- _Your task_: Set down each entry below exactly as it stands.

- _The input_:

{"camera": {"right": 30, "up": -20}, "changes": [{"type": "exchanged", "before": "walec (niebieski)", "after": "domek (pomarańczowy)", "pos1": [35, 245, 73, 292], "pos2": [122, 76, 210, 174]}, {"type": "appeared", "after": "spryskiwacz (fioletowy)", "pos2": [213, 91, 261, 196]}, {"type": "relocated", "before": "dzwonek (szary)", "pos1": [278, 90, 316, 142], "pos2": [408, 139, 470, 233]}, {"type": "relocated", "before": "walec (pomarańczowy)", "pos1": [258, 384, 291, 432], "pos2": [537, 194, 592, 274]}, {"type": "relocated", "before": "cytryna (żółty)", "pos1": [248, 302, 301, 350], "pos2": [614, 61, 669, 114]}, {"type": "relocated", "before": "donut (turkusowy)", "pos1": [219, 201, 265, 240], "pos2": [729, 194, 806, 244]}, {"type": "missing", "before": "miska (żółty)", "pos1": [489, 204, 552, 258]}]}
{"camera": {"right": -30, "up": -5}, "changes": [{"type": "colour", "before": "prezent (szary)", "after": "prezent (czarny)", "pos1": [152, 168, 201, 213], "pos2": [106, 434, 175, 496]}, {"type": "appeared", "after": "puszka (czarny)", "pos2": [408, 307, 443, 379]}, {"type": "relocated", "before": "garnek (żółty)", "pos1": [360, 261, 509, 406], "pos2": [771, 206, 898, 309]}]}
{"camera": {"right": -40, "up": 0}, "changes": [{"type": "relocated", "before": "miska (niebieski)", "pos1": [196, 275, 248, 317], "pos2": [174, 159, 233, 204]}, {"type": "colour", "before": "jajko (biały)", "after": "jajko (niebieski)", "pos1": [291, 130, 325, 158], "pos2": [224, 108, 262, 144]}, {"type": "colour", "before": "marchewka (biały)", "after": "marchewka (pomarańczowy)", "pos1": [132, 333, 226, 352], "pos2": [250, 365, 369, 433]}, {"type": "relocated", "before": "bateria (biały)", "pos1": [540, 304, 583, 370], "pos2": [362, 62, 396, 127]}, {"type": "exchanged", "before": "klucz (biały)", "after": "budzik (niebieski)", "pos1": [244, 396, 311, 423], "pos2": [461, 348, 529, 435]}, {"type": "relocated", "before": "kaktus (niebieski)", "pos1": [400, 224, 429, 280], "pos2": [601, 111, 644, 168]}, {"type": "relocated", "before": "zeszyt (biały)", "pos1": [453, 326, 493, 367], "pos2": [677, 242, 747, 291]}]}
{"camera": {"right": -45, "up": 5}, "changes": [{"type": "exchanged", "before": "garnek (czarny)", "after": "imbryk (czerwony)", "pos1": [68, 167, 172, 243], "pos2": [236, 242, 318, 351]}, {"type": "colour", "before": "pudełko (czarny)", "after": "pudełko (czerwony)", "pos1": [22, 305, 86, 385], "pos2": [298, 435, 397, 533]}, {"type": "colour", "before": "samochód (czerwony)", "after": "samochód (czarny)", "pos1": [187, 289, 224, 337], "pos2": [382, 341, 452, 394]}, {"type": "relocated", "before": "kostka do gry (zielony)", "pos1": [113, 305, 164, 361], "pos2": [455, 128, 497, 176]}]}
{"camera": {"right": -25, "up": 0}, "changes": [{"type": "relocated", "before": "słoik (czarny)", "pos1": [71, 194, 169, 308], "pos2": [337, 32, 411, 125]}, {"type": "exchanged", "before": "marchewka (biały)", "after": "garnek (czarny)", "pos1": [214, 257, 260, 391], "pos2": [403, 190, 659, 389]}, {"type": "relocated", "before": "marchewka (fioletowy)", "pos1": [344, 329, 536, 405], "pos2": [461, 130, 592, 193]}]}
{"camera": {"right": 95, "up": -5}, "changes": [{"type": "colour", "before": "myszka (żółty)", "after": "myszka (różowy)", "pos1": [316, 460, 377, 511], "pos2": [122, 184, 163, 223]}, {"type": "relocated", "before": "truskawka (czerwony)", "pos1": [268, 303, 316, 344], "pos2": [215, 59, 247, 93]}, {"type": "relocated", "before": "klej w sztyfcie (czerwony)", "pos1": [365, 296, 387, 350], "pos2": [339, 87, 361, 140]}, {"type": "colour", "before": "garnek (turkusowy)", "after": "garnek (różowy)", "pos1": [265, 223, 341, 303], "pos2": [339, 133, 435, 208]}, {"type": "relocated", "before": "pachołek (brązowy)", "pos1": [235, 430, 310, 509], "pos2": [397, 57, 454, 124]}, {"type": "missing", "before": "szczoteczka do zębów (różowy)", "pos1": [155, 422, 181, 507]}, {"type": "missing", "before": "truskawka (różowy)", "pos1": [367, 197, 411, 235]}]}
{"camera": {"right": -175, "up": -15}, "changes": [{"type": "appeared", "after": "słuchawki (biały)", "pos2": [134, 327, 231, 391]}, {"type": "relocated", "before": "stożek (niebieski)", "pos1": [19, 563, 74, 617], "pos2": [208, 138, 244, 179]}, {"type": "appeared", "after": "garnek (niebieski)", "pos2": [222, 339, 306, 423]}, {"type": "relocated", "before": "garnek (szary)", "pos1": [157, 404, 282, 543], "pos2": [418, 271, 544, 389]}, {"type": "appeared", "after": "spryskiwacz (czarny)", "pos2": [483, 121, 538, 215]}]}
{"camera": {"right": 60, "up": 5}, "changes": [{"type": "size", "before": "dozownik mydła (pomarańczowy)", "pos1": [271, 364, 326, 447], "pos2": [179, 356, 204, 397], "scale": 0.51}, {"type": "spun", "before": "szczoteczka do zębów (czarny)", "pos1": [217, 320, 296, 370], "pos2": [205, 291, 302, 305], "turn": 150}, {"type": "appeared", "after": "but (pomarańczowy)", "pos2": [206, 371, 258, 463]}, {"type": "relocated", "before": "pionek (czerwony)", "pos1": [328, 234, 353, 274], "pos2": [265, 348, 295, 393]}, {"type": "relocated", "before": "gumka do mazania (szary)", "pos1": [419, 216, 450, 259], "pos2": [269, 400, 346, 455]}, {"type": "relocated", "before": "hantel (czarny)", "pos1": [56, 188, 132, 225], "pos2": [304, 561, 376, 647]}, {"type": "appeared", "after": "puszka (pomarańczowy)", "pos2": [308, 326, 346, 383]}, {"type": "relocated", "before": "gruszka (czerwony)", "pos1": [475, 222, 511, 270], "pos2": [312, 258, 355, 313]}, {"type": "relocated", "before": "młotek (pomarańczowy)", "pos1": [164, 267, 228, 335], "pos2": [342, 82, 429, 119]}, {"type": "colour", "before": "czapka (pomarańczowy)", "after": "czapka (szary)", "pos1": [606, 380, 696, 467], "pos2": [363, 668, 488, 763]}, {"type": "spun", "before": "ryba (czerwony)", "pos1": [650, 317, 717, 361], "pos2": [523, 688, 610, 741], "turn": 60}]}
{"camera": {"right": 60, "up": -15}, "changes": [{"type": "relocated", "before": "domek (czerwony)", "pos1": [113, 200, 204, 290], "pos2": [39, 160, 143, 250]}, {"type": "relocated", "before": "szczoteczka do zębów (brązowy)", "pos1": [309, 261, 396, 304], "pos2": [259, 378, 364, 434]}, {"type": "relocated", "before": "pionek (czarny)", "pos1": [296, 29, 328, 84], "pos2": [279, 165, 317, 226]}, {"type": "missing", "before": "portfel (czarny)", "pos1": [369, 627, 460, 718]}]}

- _Response_:
{"camera": {"right": 30, "up": -20}, "changes": [{"type": "exchanged", "before": "walec (niebieski)", "after": "domek (pomarańczowy)", "pos1": [35, 245, 73, 292], "pos2": [122, 76, 210, 174]}, {"type": "appeared", "after": "spryskiwacz (fioletowy)", "pos2": [213, 91, 261, 196]}, {"type": "relocated", "before": "dzwonek (szary)", "pos1": [278, 90, 316, 142], "pos2": [408, 139, 470, 233]}, {"type": "relocated", "before": "walec (pomarańczowy)", "pos1": [258, 384, 291, 432], "pos2": [537, 194, 592, 274]}, {"type": "relocated", "before": "cytryna (żółty)", "pos1": [248, 302, 301, 350], "pos2": [614, 61, 669, 114]}, {"type": "relocated", "before": "donut (turkusowy)", "pos1": [219, 201, 265, 240], "pos2": [729, 194, 806, 244]}, {"type": "missing", "before": "miska (żółty)", "pos1": [489, 204, 552, 258]}]}
{"camera": {"right": -30, "up": -5}, "changes": [{"type": "colour", "before": "prezent (szary)", "after": "prezent (czarny)", "pos1": [152, 168, 201, 213], "pos2": [106, 434, 175, 496]}, {"type": "appeared", "after": "puszka (czarny)", "pos2": [408, 307, 443, 379]}, {"type": "relocated", "before": "garnek (żółty)", "pos1": [360, 261, 509, 406], "pos2": [771, 206, 898, 309]}]}
{"camera": {"right": -40, "up": 0}, "changes": [{"type": "relocated", "before": "miska (niebieski)", "pos1": [196, 275, 248, 317], "pos2": [174, 159, 233, 204]}, {"type": "colour", "before": "jajko (biały)", "after": "jajko (niebieski)", "pos1": [291, 130, 325, 158], "pos2": [224, 108, 262, 144]}, {"type": "colour", "before": "marchewka (biały)", "after": "marchewka (pomarańczowy)", "pos1": [132, 333, 226, 352], "pos2": [250, 365, 369, 433]}, {"type": "relocated", "before": "bateria (biały)", "pos1": [540, 304, 583, 370], "pos2": [362, 62, 396, 127]}, {"type": "exchanged", "before": "klucz (biały)", "after": "budzik (niebieski)", "pos1": [244, 396, 311, 423], "pos2": [461, 348, 529, 435]}, {"type": "relocated", "before": "kaktus (niebieski)", "pos1": [400, 224, 429, 280], "pos2": [601, 111, 644, 168]}, {"type": "relocated", "before": "zeszyt (biały)", "pos1": [453, 326, 493, 367], "pos2": [677, 242, 747, 291]}]}
{"camera": {"right": -45, "up": 5}, "changes": [{"type": "exchanged", "before": "garnek (czarny)", "after": "imbryk (czerwony)", "pos1": [68, 167, 172, 243], "pos2": [236, 242, 318, 351]}, {"type": "colour", "before": "pudełko (czarny)", "after": "pudełko (czerwony)", "pos1": [22, 305, 86, 385], "pos2": [298, 435, 397, 533]}, {"type": "colour", "before": "samochód (czerwony)", "after": "samochód (czarny)", "pos1": [187, 289, 224, 337], "pos2": [382, 341, 452, 394]}, {"type": "relocated", "before": "kostka do gry (zielony)", "pos1": [113, 305, 164, 361], "pos2": [455, 128, 497, 176]}]}
{"camera": {"right": -25, "up": 0}, "changes": [{"type": "relocated", "before": "słoik (czarny)", "pos1": [71, 194, 169, 308], "pos2": [337, 32, 411, 125]}, {"type": "exchanged", "before": "marchewka (biały)", "after": "garnek (czarny)", "pos1": [214, 257, 260, 391], "pos2": [403, 190, 659, 389]}, {"type": "relocated", "before": "marchewka (fioletowy)", "pos1": [344, 329, 536, 405], "pos2": [461, 130, 592, 193]}]}
{"camera": {"right": 95, "up": -5}, "changes": [{"type": "colour", "before": "myszka (żółty)", "after": "myszka (różowy)", "pos1": [316, 460, 377, 511], "pos2": [122, 184, 163, 223]}, {"type": "relocated", "before": "truskawka (czerwony)", "pos1": [268, 303, 316, 344], "pos2": [215, 59, 247, 93]}, {"type": "relocated", "before": "klej w sztyfcie (czerwony)", "pos1": [365, 296, 387, 350], "pos2": [339, 87, 361, 140]}, {"type": "colour", "before": "garnek (turkusowy)", "after": "garnek (różowy)", "pos1": [265, 223, 341, 303], "pos2": [339, 133, 435, 208]}, {"type": "relocated", "before": "pachołek (brązowy)", "pos1": [235, 430, 310, 509], "pos2": [397, 57, 454, 124]}, {"type": "missing", "before": "szczoteczka do zębów (różowy)", "pos1": [155, 422, 181, 507]}, {"type": "missing", "before": "truskawka (różowy)", "pos1": [367, 197, 411, 235]}]}
{"camera": {"right": -175, "up": -15}, "changes": [{"type": "appeared", "after": "słuchawki (biały)", "pos2": [134, 327, 231, 391]}, {"type": "relocated", "before": "stożek (niebieski)", "pos1": [19, 563, 74, 617], "pos2": [208, 138, 244, 179]}, {"type": "appeared", "after": "garnek (niebieski)", "pos2": [222, 339, 306, 423]}, {"type": "relocated", "before": "garnek (szary)", "pos1": [157, 404, 282, 543], "pos2": [418, 271, 544, 389]}, {"type": "appeared", "after": "spryskiwacz (czarny)", "pos2": [483, 121, 538, 215]}]}
{"camera": {"right": 60, "up": 5}, "changes": [{"type": "size", "before": "dozownik mydła (pomarańczowy)", "pos1": [271, 364, 326, 447], "pos2": [179, 356, 204, 397], "scale": 0.51}, {"type": "spun", "before": "szczoteczka do zębów (czarny)", "pos1": [217, 320, 296, 370], "pos2": [205, 291, 302, 305], "turn": 150}, {"type": "appeared", "after": "but (pomarańczowy)", "pos2": [206, 371, 258, 463]}, {"type": "relocated", "before": "pionek (czerwony)", "pos1": [328, 234, 353, 274], "pos2": [265, 348, 295, 393]}, {"type": "relocated", "before": "gumka do mazania (szary)", "pos1": [419, 216, 450, 259], "pos2": [269, 400, 346, 455]}, {"type": "relocated", "before": "hantel (czarny)", "pos1": [56, 188, 132, 225], "pos2": [304, 561, 376, 647]}, {"type": "appeared", "after": "puszka (pomarańczowy)", "pos2": [308, 326, 346, 383]}, {"type": "relocated", "before": "gruszka (czerwony)", "pos1": [475, 222, 511, 270], "pos2": [312, 258, 355, 313]}, {"type": "relocated", "before": "młotek (pomarańczowy)", "pos1": [164, 267, 228, 335], "pos2": [342, 82, 429, 119]}, {"type": "colour", "before": "czapka (pomarańczowy)", "after": "czapka (szary)", "pos1": [606, 380, 696, 467], "pos2": [363, 668, 488, 763]}, {"type": "spun", "before": "ryba (czerwony)", "pos1": [650, 317, 717, 361], "pos2": [523, 688, 610, 741], "turn": 60}]}
{"camera": {"right": 60, "up": -15}, "changes": [{"type": "relocated", "before": "domek (czerwony)", "pos1": [113, 200, 204, 290], "pos2": [39, 160, 143, 250]}, {"type": "relocated", "before": "szczoteczka do zębów (brązowy)", "pos1": [309, 261, 396, 304], "pos2": [259, 378, 364, 434]}, {"type": "relocated", "before": "pionek (czarny)", "pos1": [296, 29, 328, 84], "pos2": [279, 165, 317, 226]}, {"type": "missing", "before": "portfel (czarny)", "pos1": [369, 627, 460, 718]}]}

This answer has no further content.